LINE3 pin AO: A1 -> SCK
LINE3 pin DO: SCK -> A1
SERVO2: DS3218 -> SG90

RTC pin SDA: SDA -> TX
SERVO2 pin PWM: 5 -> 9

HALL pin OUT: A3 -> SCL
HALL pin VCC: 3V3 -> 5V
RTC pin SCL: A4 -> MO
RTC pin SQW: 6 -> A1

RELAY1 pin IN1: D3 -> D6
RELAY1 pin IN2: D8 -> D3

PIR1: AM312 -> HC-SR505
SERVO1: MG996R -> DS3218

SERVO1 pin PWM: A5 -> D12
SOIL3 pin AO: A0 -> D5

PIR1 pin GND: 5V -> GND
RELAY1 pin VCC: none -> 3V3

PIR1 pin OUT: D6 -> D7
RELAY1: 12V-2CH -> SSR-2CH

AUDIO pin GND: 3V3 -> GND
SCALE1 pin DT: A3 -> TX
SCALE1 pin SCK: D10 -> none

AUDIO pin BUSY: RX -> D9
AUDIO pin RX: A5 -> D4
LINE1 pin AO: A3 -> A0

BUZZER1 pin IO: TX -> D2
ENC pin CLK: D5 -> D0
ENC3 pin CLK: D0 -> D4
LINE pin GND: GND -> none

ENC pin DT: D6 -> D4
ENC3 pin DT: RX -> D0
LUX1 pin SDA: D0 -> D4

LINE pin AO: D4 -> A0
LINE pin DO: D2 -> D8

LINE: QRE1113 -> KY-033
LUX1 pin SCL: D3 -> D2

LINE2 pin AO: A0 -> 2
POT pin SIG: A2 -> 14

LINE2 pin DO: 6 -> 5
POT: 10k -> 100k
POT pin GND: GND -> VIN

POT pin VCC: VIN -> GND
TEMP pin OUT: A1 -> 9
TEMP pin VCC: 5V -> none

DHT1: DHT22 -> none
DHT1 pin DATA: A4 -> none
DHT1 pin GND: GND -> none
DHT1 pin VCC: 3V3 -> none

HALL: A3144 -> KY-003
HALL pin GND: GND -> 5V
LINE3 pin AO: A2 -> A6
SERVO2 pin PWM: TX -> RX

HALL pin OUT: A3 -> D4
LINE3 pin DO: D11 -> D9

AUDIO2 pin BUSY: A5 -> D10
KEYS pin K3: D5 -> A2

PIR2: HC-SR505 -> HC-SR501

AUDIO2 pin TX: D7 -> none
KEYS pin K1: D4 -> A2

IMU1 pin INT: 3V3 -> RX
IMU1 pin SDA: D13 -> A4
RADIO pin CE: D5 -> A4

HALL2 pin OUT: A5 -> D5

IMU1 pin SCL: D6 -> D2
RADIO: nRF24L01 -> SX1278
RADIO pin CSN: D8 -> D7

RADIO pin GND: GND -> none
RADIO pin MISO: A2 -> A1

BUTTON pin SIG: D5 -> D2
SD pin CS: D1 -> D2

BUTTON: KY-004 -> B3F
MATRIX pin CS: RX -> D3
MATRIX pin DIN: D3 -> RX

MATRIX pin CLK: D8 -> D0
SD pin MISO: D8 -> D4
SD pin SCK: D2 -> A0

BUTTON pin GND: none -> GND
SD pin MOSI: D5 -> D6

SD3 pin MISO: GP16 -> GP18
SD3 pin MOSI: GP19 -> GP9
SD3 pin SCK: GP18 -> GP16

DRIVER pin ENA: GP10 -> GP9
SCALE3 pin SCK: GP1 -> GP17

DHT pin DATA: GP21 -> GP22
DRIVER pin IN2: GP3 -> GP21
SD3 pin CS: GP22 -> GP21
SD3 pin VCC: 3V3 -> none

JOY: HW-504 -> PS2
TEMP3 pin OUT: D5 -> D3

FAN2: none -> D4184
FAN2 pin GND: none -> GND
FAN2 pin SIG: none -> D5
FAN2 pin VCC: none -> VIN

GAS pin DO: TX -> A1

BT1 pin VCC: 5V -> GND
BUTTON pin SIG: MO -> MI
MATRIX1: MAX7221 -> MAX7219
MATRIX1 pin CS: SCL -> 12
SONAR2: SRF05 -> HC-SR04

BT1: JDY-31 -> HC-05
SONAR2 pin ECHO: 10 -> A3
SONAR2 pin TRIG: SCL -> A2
- - -
* _BRIEF_: Within the listing above, extract exactly the lines from the line with "RELAY1 pin IN2: D8 -> D3" to the line with "IMU1 pin INT: 3V3 -> RX", the two named lines included, and no others.

* _ANSWER_:
RELAY1 pin IN2: D8 -> D3

PIR1: AM312 -> HC-SR505
SERVO1: MG996R -> DS3218

SERVO1 pin PWM: A5 -> D12
SOIL3 pin AO: A0 -> D5

PIR1 pin GND: 5V -> GND
RELAY1 pin VCC: none -> 3V3

PIR1 pin OUT: D6 -> D7
RELAY1: 12V-2CH -> SSR-2CH

AUDIO pin GND: 3V3 -> GND
SCALE1 pin DT: A3 -> TX
SCALE1 pin SCK: D10 -> none

AUDIO pin BUSY: RX -> D9
AUDIO pin RX: A5 -> D4
LINE1 pin AO: A3 -> A0

BUZZER1 pin IO: TX -> D2
ENC pin CLK: D5 -> D0
ENC3 pin CLK: D0 -> D4
LINE pin GND: GND -> none

ENC pin DT: D6 -> D4
ENC3 pin DT: RX -> D0
LUX1 pin SDA: D0 -> D4

LINE pin AO: D4 -> A0
LINE pin DO: D2 -> D8

LINE: QRE1113 -> KY-033
LUX1 pin SCL: D3 -> D2

LINE2 pin AO: A0 -> 2
POT pin SIG: A2 -> 14

LINE2 pin DO: 6 -> 5
POT: 10k -> 100k
POT pin GND: GND -> VIN

POT pin VCC: VIN -> GND
TEMP pin OUT: A1 -> 9
TEMP pin VCC: 5V -> none

DHT1: DHT22 -> none
DHT1 pin DATA: A4 -> none
DHT1 pin GND: GND -> none
DHT1 pin VCC: 3V3 -> none

HALL: A3144 -> KY-003
HALL pin GND: GND -> 5V
LINE3 pin AO: A2 -> A6
SERVO2 pin PWM: TX -> RX

HALL pin OUT: A3 -> D4
LINE3 pin DO: D11 -> D9

AUDIO2 pin BUSY: A5 -> D10
KEYS pin K3: D5 -> A2

PIR2: HC-SR505 -> HC-SR501

AUDIO2 pin TX: D7 -> none
KEYS pin K1: D4 -> A2

IMU1 pin INT: 3V3 -> RX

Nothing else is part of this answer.